-- Records for this exercise start --

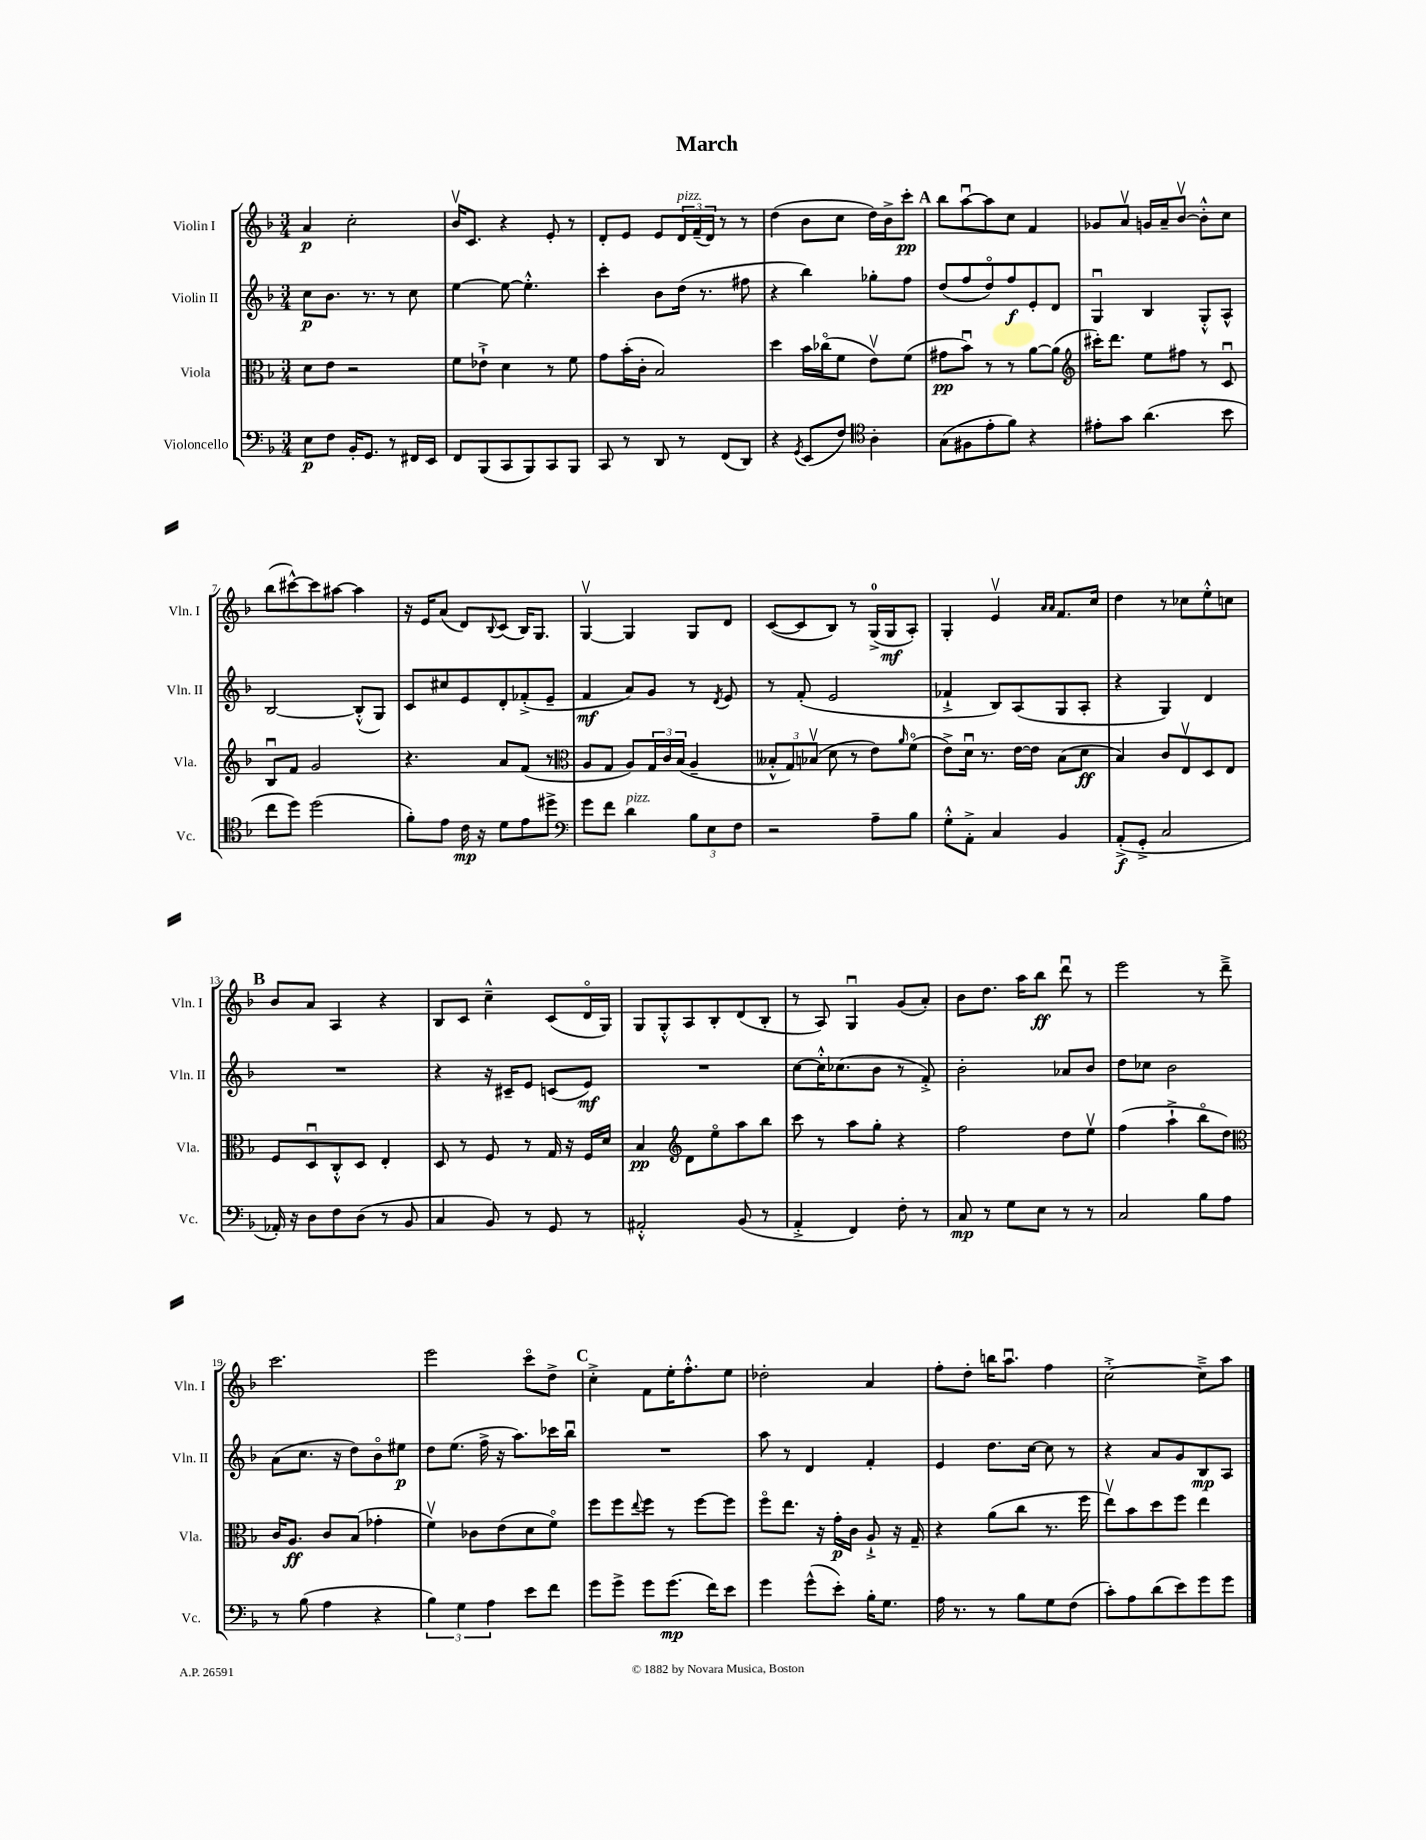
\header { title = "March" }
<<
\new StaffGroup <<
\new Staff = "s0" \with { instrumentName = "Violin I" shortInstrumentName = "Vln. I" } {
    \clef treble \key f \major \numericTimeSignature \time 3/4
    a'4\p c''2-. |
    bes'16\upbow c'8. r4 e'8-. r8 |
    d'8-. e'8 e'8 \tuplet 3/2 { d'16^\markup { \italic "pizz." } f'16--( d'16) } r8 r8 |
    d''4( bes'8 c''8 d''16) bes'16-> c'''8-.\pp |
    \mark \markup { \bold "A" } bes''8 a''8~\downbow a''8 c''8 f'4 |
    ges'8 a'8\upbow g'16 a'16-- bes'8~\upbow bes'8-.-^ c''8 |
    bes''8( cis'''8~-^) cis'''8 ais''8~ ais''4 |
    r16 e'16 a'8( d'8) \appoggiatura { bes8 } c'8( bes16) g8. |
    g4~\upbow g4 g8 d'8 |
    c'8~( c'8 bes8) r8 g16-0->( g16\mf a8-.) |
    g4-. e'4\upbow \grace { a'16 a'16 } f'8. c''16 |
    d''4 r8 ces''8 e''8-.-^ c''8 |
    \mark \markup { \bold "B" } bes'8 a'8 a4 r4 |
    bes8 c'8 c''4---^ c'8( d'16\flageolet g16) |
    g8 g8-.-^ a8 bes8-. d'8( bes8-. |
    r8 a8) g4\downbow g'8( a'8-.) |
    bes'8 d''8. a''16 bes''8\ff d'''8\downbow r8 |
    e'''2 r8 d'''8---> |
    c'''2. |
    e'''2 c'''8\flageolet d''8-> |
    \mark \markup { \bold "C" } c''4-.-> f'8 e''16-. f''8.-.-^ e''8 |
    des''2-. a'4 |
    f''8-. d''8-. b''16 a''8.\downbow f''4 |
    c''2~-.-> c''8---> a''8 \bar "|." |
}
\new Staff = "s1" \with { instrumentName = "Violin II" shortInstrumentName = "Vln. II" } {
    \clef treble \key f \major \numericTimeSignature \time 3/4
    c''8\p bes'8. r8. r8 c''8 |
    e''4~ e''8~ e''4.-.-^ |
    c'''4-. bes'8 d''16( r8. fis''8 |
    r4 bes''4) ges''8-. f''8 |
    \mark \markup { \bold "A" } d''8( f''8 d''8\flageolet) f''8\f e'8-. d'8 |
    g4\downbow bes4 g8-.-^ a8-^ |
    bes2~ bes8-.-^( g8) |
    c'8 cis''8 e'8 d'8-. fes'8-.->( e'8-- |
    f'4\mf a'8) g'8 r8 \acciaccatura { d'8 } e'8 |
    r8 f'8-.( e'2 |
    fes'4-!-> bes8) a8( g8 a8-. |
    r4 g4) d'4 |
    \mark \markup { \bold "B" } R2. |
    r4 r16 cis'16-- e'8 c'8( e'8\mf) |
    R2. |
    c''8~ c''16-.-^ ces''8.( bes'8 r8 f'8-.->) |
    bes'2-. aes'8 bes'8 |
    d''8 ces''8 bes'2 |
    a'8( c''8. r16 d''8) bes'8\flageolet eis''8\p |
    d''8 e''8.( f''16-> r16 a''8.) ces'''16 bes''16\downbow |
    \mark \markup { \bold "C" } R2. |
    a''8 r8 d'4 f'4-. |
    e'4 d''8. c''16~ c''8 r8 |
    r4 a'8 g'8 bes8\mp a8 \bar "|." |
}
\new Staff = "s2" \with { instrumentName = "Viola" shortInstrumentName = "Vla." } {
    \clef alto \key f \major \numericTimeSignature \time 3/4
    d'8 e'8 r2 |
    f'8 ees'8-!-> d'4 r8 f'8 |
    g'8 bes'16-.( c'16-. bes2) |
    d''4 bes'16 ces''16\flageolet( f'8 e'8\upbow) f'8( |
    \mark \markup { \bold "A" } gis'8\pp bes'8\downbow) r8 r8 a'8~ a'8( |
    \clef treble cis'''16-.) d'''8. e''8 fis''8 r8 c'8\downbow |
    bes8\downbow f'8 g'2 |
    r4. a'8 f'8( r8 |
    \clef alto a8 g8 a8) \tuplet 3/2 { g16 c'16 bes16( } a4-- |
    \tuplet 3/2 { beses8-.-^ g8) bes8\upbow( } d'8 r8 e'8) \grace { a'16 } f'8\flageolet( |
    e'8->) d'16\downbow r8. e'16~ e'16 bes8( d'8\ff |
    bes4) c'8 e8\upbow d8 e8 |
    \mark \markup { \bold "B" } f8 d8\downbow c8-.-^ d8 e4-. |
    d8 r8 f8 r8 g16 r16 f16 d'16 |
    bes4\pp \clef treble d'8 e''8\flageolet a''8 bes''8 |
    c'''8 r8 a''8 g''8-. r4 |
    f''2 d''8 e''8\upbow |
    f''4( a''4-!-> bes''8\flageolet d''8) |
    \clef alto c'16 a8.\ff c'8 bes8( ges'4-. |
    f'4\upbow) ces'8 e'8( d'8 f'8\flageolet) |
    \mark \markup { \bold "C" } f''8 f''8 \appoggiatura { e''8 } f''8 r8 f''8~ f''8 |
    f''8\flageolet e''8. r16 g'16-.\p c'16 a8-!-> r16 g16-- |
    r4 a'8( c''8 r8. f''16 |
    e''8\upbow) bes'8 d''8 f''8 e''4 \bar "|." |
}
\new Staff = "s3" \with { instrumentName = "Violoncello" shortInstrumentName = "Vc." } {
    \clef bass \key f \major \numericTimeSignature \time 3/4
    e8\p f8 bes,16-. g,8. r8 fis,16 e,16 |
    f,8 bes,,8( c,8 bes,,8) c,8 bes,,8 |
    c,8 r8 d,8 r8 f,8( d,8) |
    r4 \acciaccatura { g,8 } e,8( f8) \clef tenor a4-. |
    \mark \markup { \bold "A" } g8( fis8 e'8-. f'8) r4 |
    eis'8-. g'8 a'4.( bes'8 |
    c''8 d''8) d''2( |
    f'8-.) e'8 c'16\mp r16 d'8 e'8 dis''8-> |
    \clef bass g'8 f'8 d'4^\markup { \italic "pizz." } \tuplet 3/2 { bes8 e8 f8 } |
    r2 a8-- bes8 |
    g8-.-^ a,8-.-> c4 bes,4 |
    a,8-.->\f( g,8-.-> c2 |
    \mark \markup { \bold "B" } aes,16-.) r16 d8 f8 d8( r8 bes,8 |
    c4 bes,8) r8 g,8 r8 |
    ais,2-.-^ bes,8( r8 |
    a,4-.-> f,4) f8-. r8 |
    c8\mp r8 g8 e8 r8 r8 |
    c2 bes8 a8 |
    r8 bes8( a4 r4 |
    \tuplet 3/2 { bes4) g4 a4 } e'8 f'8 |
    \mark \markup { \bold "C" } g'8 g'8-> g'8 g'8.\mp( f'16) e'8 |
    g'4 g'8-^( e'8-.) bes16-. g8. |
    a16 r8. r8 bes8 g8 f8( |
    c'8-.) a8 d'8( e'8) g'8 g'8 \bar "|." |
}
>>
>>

-- Records for this exercise end --
-- Records for this exercise start --

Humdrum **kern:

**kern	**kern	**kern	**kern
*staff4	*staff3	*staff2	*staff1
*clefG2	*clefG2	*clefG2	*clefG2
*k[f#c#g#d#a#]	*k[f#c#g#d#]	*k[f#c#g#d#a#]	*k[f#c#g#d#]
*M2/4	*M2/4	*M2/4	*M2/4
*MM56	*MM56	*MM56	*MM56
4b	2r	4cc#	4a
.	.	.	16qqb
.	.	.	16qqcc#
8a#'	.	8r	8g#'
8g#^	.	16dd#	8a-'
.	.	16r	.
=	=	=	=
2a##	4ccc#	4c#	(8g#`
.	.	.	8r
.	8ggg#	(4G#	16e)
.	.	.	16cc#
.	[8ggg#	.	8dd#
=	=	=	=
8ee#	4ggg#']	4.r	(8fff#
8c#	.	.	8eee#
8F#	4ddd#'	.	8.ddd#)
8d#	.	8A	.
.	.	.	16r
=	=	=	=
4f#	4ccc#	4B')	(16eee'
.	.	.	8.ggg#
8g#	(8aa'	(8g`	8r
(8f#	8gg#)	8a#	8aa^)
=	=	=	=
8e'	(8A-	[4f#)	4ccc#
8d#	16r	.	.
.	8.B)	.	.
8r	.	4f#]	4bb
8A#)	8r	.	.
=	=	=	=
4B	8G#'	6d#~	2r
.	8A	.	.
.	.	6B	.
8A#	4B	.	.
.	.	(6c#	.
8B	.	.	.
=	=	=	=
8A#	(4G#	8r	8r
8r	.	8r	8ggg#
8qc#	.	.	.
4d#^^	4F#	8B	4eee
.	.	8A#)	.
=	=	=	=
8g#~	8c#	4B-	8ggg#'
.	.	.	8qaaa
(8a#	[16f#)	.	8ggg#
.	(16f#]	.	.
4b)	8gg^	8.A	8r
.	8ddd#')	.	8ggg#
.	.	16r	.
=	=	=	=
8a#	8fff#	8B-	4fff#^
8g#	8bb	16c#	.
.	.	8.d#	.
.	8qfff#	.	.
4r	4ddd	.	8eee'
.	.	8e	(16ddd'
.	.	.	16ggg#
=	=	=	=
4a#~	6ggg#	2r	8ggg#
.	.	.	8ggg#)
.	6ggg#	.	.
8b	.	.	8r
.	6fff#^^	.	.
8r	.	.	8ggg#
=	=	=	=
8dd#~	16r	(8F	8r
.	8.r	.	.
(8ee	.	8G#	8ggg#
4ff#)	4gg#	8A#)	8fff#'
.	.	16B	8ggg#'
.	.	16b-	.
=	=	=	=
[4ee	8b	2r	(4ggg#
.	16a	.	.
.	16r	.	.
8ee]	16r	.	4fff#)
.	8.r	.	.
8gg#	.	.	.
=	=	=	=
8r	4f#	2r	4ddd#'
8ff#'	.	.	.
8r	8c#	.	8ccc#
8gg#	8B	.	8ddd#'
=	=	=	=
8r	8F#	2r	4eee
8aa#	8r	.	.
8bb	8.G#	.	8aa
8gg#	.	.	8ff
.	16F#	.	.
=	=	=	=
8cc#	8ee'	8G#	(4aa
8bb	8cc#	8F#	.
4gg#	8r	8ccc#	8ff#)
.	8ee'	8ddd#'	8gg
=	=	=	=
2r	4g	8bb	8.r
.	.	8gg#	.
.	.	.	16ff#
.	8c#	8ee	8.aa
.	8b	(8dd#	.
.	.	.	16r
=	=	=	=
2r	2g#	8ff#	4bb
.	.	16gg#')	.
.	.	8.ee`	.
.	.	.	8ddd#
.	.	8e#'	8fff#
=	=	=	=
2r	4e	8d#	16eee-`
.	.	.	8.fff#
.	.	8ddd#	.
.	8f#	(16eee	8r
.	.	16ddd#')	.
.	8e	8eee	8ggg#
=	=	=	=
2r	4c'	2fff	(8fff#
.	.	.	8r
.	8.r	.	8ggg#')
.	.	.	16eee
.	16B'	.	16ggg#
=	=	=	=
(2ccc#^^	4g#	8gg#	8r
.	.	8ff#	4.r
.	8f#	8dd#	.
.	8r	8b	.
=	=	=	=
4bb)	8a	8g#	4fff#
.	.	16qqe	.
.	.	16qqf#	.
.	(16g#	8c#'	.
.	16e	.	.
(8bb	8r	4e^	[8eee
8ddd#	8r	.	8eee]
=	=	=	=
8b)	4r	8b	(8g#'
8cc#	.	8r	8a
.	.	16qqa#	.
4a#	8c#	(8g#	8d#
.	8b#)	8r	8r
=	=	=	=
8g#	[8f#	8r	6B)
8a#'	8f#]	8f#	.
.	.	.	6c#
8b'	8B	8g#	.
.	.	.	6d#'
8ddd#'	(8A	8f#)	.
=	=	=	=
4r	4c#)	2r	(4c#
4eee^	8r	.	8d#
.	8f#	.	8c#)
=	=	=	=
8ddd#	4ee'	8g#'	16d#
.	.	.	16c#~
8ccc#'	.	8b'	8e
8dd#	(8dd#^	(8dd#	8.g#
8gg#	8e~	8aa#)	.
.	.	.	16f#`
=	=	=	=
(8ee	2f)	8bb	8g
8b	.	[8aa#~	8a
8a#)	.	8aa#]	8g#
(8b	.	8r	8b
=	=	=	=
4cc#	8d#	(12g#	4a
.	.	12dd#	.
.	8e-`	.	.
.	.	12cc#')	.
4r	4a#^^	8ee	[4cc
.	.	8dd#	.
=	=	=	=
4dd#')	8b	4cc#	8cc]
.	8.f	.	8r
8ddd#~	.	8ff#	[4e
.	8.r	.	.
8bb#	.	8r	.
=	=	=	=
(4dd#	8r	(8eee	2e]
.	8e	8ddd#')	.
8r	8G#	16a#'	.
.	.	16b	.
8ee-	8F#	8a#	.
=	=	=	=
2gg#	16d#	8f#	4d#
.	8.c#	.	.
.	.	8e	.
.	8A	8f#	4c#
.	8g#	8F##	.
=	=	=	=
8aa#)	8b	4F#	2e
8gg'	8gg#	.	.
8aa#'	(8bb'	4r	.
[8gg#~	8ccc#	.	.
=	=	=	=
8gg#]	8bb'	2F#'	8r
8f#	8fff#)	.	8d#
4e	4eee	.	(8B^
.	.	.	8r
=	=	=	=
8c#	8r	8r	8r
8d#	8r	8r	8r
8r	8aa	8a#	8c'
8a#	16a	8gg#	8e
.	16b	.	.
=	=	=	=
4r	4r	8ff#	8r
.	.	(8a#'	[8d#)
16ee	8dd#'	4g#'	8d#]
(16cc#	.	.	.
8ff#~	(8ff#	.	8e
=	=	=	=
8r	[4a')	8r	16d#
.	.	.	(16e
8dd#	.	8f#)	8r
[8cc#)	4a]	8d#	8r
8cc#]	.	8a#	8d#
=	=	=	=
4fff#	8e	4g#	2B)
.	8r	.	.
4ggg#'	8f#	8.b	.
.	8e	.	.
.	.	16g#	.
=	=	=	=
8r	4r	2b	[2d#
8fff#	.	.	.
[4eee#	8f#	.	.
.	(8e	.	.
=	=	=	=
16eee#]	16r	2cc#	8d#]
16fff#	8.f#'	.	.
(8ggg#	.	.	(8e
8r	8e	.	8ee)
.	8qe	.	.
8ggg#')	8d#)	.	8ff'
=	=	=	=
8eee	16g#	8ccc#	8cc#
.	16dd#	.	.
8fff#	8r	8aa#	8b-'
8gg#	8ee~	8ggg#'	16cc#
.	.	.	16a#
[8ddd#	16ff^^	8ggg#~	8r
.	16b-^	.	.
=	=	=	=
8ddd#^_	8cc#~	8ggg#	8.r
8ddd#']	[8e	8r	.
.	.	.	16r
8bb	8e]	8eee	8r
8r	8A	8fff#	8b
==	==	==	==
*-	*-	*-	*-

-- Records for this exercise end --

▸ Task
Please gather every line above that contains the word "Violin" and copy each one in full.

▸ Exercise solution
\new Staff = "s0" \with { instrumentName = "Violin I" shortInstrumentName = "Vln. I" } {
\new Staff = "s1" \with { instrumentName = "Violin II" shortInstrumentName = "Vln. II" } {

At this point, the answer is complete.